» **The task**
Return all entries word for word, but drop any images.

[Point-based object detection data]

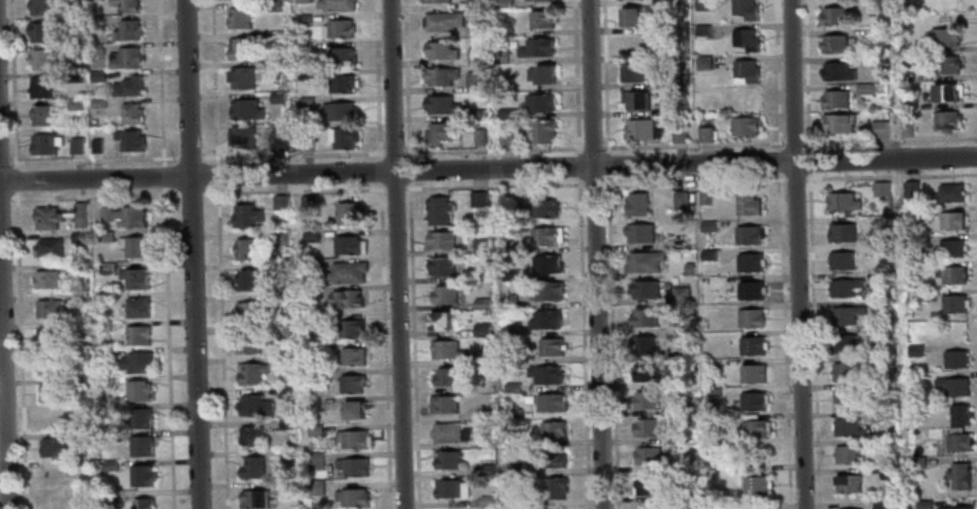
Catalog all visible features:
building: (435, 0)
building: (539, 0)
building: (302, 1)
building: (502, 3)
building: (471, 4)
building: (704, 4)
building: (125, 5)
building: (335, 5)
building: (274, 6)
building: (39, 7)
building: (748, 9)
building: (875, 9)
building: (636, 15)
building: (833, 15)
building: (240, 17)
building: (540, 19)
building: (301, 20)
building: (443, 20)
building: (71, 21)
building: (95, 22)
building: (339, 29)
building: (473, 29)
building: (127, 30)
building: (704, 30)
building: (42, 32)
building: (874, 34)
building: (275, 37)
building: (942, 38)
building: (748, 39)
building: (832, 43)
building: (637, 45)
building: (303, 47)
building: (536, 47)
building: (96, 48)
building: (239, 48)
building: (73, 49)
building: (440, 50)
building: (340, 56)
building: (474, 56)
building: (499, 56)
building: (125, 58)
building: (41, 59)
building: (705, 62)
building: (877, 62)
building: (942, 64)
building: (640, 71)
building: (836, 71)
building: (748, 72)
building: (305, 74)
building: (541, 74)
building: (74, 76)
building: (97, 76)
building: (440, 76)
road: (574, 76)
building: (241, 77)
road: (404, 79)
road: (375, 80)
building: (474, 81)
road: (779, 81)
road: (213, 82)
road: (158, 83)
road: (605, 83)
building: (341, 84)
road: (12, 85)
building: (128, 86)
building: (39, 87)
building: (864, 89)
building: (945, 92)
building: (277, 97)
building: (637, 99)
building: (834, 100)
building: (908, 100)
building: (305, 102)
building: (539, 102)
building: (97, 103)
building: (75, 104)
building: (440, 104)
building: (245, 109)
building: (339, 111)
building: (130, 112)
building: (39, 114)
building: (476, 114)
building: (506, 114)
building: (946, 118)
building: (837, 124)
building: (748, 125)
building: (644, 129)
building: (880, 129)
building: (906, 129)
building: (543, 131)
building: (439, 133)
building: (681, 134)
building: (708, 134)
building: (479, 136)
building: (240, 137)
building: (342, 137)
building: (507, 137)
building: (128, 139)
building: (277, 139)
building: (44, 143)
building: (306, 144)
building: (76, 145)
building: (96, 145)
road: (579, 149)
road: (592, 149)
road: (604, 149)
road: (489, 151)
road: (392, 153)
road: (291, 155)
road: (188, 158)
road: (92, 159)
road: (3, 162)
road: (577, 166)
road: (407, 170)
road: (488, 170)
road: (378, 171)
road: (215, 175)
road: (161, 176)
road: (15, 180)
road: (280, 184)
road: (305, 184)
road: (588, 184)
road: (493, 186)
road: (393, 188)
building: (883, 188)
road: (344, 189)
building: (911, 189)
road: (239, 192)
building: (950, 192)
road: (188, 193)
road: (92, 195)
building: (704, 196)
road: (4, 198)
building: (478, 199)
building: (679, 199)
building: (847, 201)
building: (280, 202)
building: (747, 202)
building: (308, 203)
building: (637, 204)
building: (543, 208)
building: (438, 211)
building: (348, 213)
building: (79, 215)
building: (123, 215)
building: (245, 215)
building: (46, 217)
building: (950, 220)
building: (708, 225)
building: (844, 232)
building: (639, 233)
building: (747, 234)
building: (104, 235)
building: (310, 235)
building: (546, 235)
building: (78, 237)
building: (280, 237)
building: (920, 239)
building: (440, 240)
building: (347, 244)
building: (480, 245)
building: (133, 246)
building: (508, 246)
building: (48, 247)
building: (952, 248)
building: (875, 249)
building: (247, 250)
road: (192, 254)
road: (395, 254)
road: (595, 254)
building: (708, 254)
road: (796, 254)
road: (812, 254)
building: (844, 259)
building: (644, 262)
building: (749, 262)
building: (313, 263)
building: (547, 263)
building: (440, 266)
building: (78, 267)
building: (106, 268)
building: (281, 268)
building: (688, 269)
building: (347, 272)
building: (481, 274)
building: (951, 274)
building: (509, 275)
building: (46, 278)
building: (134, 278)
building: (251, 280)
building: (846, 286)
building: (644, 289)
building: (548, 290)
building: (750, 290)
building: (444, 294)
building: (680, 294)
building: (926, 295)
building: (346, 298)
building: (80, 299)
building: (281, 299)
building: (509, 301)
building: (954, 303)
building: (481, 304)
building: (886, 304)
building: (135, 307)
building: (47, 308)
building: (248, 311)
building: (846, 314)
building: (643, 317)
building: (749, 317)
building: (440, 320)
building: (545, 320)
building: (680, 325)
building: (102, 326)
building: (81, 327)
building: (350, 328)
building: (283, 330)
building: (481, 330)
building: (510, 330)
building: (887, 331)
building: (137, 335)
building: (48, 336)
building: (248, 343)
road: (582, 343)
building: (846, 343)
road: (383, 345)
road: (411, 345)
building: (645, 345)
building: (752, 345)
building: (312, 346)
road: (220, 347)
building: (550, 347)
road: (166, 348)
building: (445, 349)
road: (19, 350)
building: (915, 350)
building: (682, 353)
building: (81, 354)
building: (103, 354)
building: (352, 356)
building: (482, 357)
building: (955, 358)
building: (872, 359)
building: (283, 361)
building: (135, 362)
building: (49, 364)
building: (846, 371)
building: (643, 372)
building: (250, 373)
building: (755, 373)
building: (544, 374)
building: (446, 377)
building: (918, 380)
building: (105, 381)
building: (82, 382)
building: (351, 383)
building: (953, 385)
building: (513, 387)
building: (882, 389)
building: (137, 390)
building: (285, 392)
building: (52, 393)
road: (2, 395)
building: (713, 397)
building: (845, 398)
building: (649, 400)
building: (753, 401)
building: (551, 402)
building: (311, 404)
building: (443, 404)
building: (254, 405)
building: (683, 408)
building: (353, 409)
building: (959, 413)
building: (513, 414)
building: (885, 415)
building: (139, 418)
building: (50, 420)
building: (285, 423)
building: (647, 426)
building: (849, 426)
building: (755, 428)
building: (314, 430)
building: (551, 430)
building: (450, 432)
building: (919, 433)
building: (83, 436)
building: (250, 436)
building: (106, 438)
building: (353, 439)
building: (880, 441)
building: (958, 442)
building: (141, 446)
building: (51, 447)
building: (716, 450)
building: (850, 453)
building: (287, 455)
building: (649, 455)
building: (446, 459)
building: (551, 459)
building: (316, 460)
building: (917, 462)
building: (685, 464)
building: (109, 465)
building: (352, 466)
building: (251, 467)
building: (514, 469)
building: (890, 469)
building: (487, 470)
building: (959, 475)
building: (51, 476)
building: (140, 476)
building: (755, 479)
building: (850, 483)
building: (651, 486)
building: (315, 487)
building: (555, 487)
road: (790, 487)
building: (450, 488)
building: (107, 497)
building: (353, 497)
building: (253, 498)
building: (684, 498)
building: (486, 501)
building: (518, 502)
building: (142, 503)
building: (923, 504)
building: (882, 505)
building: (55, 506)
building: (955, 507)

» **Answer section**
Catalog all visible features:
building: (435, 0)
building: (539, 0)
building: (302, 1)
building: (502, 3)
building: (471, 4)
building: (704, 4)
building: (125, 5)
building: (335, 5)
building: (274, 6)
building: (39, 7)
building: (748, 9)
building: (875, 9)
building: (636, 15)
building: (833, 15)
building: (240, 17)
building: (540, 19)
building: (301, 20)
building: (443, 20)
building: (71, 21)
building: (95, 22)
building: (339, 29)
building: (473, 29)
building: (127, 30)
building: (704, 30)
building: (42, 32)
building: (874, 34)
building: (275, 37)
building: (942, 38)
building: (748, 39)
building: (832, 43)
building: (637, 45)
building: (303, 47)
building: (536, 47)
building: (96, 48)
building: (239, 48)
building: (73, 49)
building: (440, 50)
building: (340, 56)
building: (474, 56)
building: (499, 56)
building: (125, 58)
building: (41, 59)
building: (705, 62)
building: (877, 62)
building: (942, 64)
building: (640, 71)
building: (836, 71)
building: (748, 72)
building: (305, 74)
building: (541, 74)
building: (74, 76)
building: (97, 76)
building: (440, 76)
road: (574, 76)
building: (241, 77)
road: (404, 79)
road: (375, 80)
building: (474, 81)
road: (779, 81)
road: (213, 82)
road: (158, 83)
road: (605, 83)
building: (341, 84)
road: (12, 85)
building: (128, 86)
building: (39, 87)
building: (864, 89)
building: (945, 92)
building: (277, 97)
building: (637, 99)
building: (834, 100)
building: (908, 100)
building: (305, 102)
building: (539, 102)
building: (97, 103)
building: (75, 104)
building: (440, 104)
building: (245, 109)
building: (339, 111)
building: (130, 112)
building: (39, 114)
building: (476, 114)
building: (506, 114)
building: (946, 118)
building: (837, 124)
building: (748, 125)
building: (644, 129)
building: (880, 129)
building: (906, 129)
building: (543, 131)
building: (439, 133)
building: (681, 134)
building: (708, 134)
building: (479, 136)
building: (240, 137)
building: (342, 137)
building: (507, 137)
building: (128, 139)
building: (277, 139)
building: (44, 143)
building: (306, 144)
building: (76, 145)
building: (96, 145)
road: (579, 149)
road: (592, 149)
road: (604, 149)
road: (489, 151)
road: (392, 153)
road: (291, 155)
road: (188, 158)
road: (92, 159)
road: (3, 162)
road: (577, 166)
road: (407, 170)
road: (488, 170)
road: (378, 171)
road: (215, 175)
road: (161, 176)
road: (15, 180)
road: (280, 184)
road: (305, 184)
road: (588, 184)
road: (493, 186)
road: (393, 188)
building: (883, 188)
road: (344, 189)
building: (911, 189)
road: (239, 192)
building: (950, 192)
road: (188, 193)
road: (92, 195)
building: (704, 196)
road: (4, 198)
building: (478, 199)
building: (679, 199)
building: (847, 201)
building: (280, 202)
building: (747, 202)
building: (308, 203)
building: (637, 204)
building: (543, 208)
building: (438, 211)
building: (348, 213)
building: (79, 215)
building: (123, 215)
building: (245, 215)
building: (46, 217)
building: (950, 220)
building: (708, 225)
building: (844, 232)
building: (639, 233)
building: (747, 234)
building: (104, 235)
building: (310, 235)
building: (546, 235)
building: (78, 237)
building: (280, 237)
building: (920, 239)
building: (440, 240)
building: (347, 244)
building: (480, 245)
building: (133, 246)
building: (508, 246)
building: (48, 247)
building: (952, 248)
building: (875, 249)
building: (247, 250)
road: (192, 254)
road: (395, 254)
road: (595, 254)
building: (708, 254)
road: (796, 254)
road: (812, 254)
building: (844, 259)
building: (644, 262)
building: (749, 262)
building: (313, 263)
building: (547, 263)
building: (440, 266)
building: (78, 267)
building: (106, 268)
building: (281, 268)
building: (688, 269)
building: (347, 272)
building: (481, 274)
building: (951, 274)
building: (509, 275)
building: (46, 278)
building: (134, 278)
building: (251, 280)
building: (846, 286)
building: (644, 289)
building: (548, 290)
building: (750, 290)
building: (444, 294)
building: (680, 294)
building: (926, 295)
building: (346, 298)
building: (80, 299)
building: (281, 299)
building: (509, 301)
building: (954, 303)
building: (481, 304)
building: (886, 304)
building: (135, 307)
building: (47, 308)
building: (248, 311)
building: (846, 314)
building: (643, 317)
building: (749, 317)
building: (440, 320)
building: (545, 320)
building: (680, 325)
building: (102, 326)
building: (81, 327)
building: (350, 328)
building: (283, 330)
building: (481, 330)
building: (510, 330)
building: (887, 331)
building: (137, 335)
building: (48, 336)
building: (248, 343)
road: (582, 343)
building: (846, 343)
road: (383, 345)
road: (411, 345)
building: (645, 345)
building: (752, 345)
building: (312, 346)
road: (220, 347)
building: (550, 347)
road: (166, 348)
building: (445, 349)
road: (19, 350)
building: (915, 350)
building: (682, 353)
building: (81, 354)
building: (103, 354)
building: (352, 356)
building: (482, 357)
building: (955, 358)
building: (872, 359)
building: (283, 361)
building: (135, 362)
building: (49, 364)
building: (846, 371)
building: (643, 372)
building: (250, 373)
building: (755, 373)
building: (544, 374)
building: (446, 377)
building: (918, 380)
building: (105, 381)
building: (82, 382)
building: (351, 383)
building: (953, 385)
building: (513, 387)
building: (882, 389)
building: (137, 390)
building: (285, 392)
building: (52, 393)
road: (2, 395)
building: (713, 397)
building: (845, 398)
building: (649, 400)
building: (753, 401)
building: (551, 402)
building: (311, 404)
building: (443, 404)
building: (254, 405)
building: (683, 408)
building: (353, 409)
building: (959, 413)
building: (513, 414)
building: (885, 415)
building: (139, 418)
building: (50, 420)
building: (285, 423)
building: (647, 426)
building: (849, 426)
building: (755, 428)
building: (314, 430)
building: (551, 430)
building: (450, 432)
building: (919, 433)
building: (83, 436)
building: (250, 436)
building: (106, 438)
building: (353, 439)
building: (880, 441)
building: (958, 442)
building: (141, 446)
building: (51, 447)
building: (716, 450)
building: (850, 453)
building: (287, 455)
building: (649, 455)
building: (446, 459)
building: (551, 459)
building: (316, 460)
building: (917, 462)
building: (685, 464)
building: (109, 465)
building: (352, 466)
building: (251, 467)
building: (514, 469)
building: (890, 469)
building: (487, 470)
building: (959, 475)
building: (51, 476)
building: (140, 476)
building: (755, 479)
building: (850, 483)
building: (651, 486)
building: (315, 487)
building: (555, 487)
road: (790, 487)
building: (450, 488)
building: (107, 497)
building: (353, 497)
building: (253, 498)
building: (684, 498)
building: (486, 501)
building: (518, 502)
building: (142, 503)
building: (923, 504)
building: (882, 505)
building: (55, 506)
building: (955, 507)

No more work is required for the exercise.